[Version difference data]

◇ ◇ ◇ ◇ ◇

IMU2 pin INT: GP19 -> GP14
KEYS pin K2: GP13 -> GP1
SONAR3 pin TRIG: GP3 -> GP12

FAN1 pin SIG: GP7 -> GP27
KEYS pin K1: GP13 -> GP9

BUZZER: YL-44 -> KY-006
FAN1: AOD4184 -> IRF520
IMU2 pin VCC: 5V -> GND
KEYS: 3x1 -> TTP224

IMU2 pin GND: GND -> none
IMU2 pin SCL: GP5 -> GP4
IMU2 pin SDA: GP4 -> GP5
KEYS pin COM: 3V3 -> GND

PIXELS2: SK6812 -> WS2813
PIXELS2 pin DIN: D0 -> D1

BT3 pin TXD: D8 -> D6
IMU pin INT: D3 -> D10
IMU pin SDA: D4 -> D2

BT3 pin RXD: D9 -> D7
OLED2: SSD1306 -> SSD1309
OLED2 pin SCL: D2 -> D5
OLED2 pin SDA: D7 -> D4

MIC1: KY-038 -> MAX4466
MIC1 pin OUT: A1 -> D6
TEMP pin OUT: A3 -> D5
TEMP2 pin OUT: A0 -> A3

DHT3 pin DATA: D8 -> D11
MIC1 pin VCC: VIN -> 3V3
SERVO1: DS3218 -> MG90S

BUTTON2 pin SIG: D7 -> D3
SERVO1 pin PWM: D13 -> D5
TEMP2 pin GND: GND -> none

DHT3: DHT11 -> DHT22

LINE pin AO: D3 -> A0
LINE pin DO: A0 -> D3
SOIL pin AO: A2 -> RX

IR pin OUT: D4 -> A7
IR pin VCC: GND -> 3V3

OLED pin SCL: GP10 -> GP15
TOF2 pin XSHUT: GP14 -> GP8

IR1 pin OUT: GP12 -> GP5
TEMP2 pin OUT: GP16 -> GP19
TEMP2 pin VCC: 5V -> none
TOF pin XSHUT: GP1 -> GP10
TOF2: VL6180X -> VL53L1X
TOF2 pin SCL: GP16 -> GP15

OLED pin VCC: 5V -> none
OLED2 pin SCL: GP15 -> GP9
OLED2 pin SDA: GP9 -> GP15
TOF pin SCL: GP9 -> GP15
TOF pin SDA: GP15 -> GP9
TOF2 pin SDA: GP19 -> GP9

◇ ◇ ◇ ◇ ◇

## Work required
Your answer should be the lines above, from the line containing "TEMP2 pin OUT: A0 -> A3" up to and including the line containing "TOF pin XSHUT: GP1 -> GP10", reproduced exactly and with nothing else.

## Written response
TEMP2 pin OUT: A0 -> A3

DHT3 pin DATA: D8 -> D11
MIC1 pin VCC: VIN -> 3V3
SERVO1: DS3218 -> MG90S

BUTTON2 pin SIG: D7 -> D3
SERVO1 pin PWM: D13 -> D5
TEMP2 pin GND: GND -> none

DHT3: DHT11 -> DHT22

LINE pin AO: D3 -> A0
LINE pin DO: A0 -> D3
SOIL pin AO: A2 -> RX

IR pin OUT: D4 -> A7
IR pin VCC: GND -> 3V3

OLED pin SCL: GP10 -> GP15
TOF2 pin XSHUT: GP14 -> GP8

IR1 pin OUT: GP12 -> GP5
TEMP2 pin OUT: GP16 -> GP19
TEMP2 pin VCC: 5V -> none
TOF pin XSHUT: GP1 -> GP10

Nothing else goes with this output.